**DATASET EXTRACT**

===

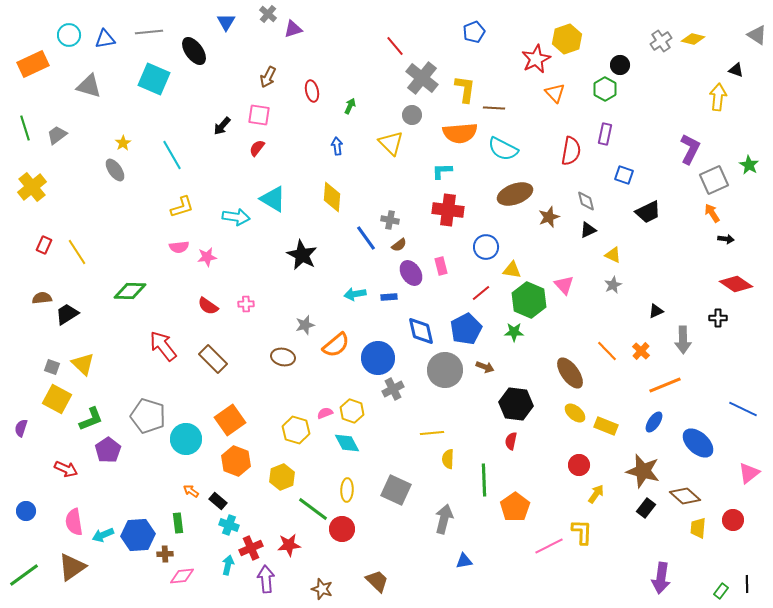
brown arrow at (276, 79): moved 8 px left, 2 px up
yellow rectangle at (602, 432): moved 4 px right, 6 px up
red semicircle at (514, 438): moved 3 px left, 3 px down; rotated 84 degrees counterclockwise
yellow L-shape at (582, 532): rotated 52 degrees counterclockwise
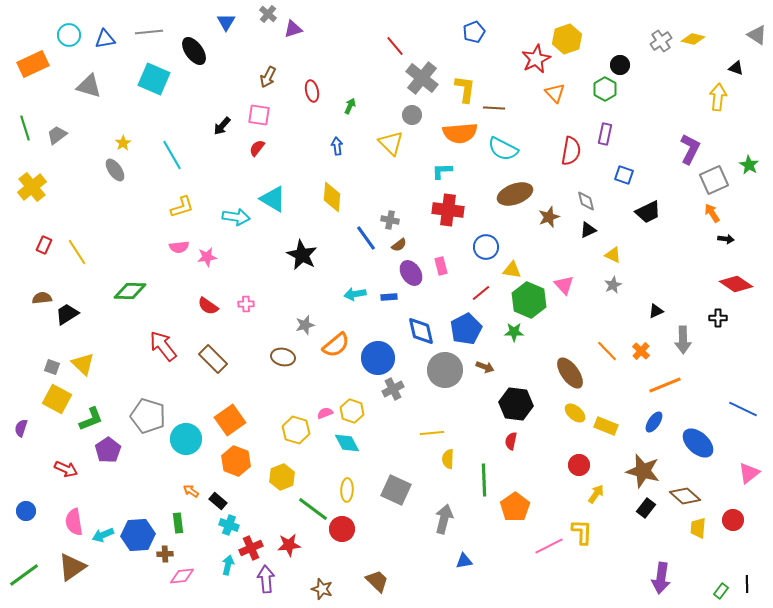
black triangle at (736, 70): moved 2 px up
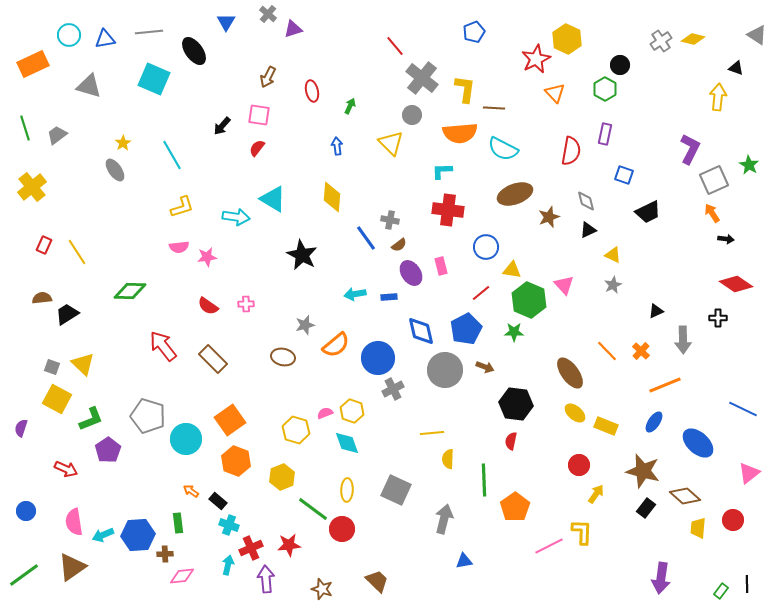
yellow hexagon at (567, 39): rotated 16 degrees counterclockwise
cyan diamond at (347, 443): rotated 8 degrees clockwise
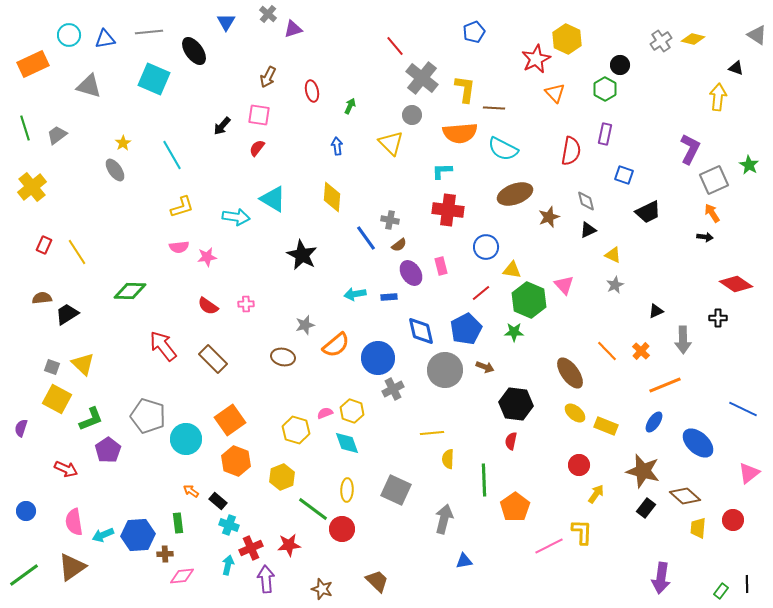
black arrow at (726, 239): moved 21 px left, 2 px up
gray star at (613, 285): moved 2 px right
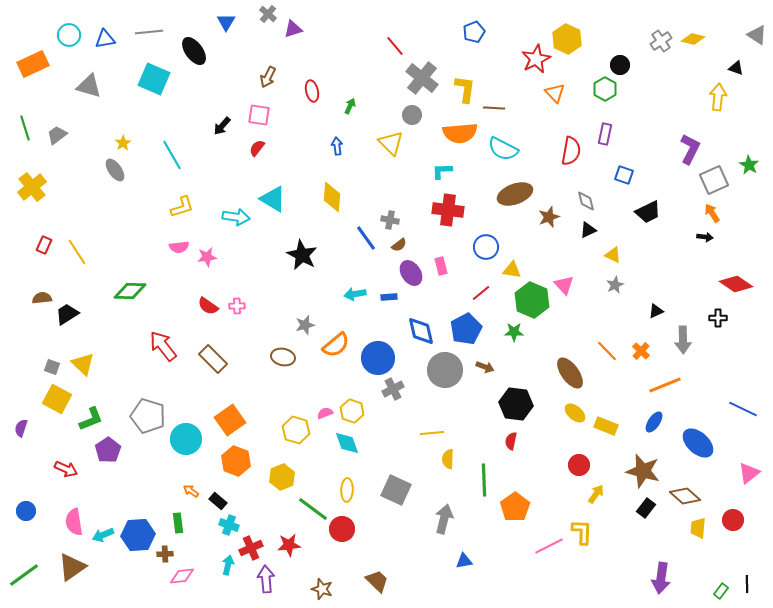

===

Write out every line of the data above word for word, leaving out the pictures.

**ANSWER TO THIS PROBLEM**
brown arrow at (276, 79): moved 8 px left, 2 px up
yellow rectangle at (602, 432): moved 4 px right, 6 px up
red semicircle at (514, 438): moved 3 px left, 3 px down; rotated 84 degrees counterclockwise
yellow L-shape at (582, 532): rotated 52 degrees counterclockwise
black triangle at (736, 70): moved 2 px up
yellow hexagon at (567, 39): rotated 16 degrees counterclockwise
cyan diamond at (347, 443): rotated 8 degrees clockwise
black arrow at (726, 239): moved 21 px left, 2 px up
gray star at (613, 285): moved 2 px right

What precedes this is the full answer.